# [INSTRUCTIONS TO FOLLOW]
Please copy every record below exactly and leave out the pictures.

[Data extracted from a collection]
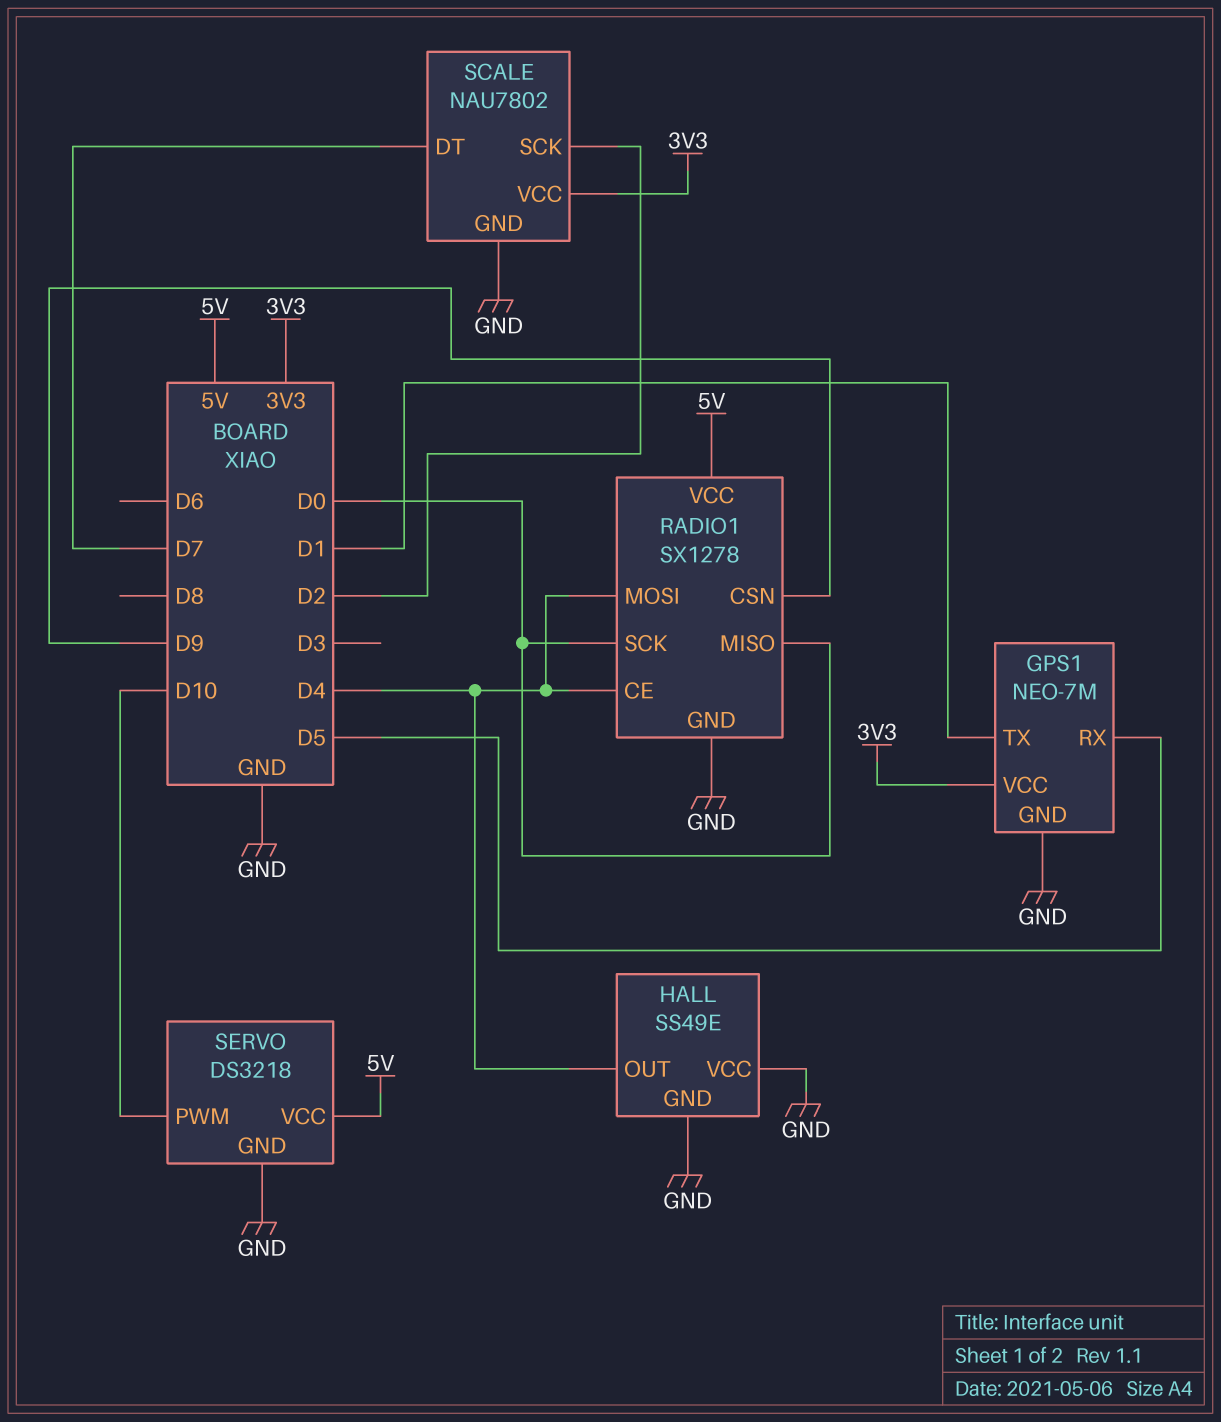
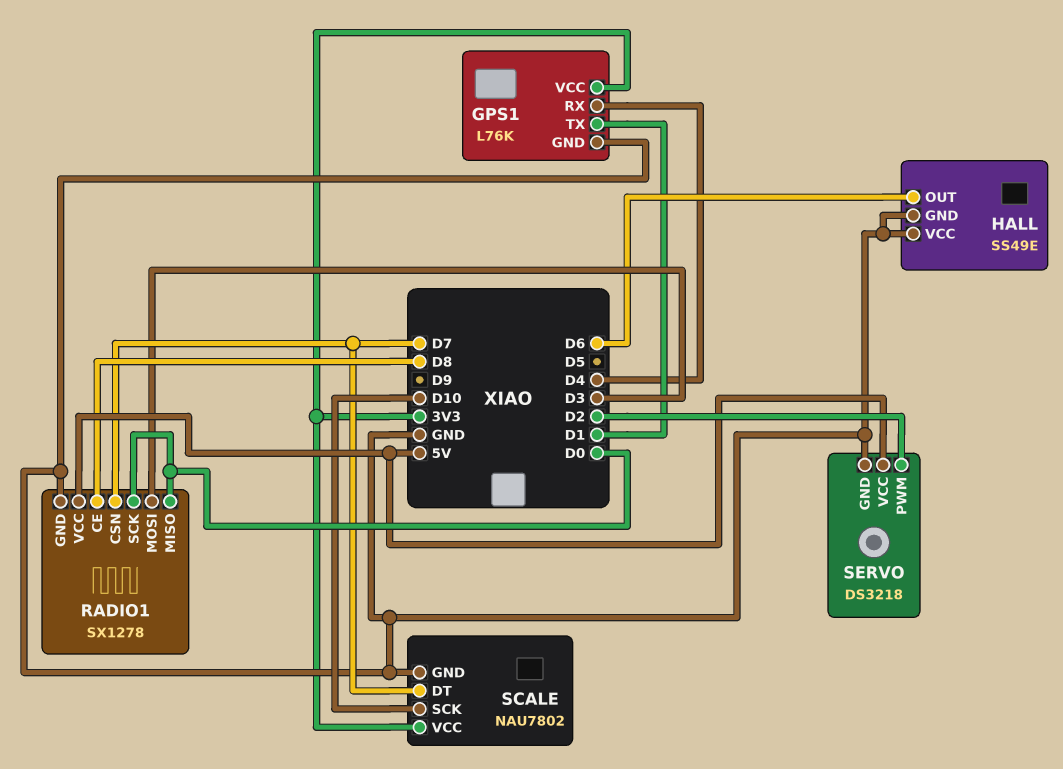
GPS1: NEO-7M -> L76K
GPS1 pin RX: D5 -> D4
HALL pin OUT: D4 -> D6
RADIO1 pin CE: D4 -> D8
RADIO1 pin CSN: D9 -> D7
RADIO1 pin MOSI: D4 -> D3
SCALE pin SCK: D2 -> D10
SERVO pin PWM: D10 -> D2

# [REPLY TO THE TASK]
GPS1: NEO-7M -> L76K
GPS1 pin RX: D5 -> D4
HALL pin OUT: D4 -> D6
RADIO1 pin CE: D4 -> D8
RADIO1 pin CSN: D9 -> D7
RADIO1 pin MOSI: D4 -> D3
SCALE pin SCK: D2 -> D10
SERVO pin PWM: D10 -> D2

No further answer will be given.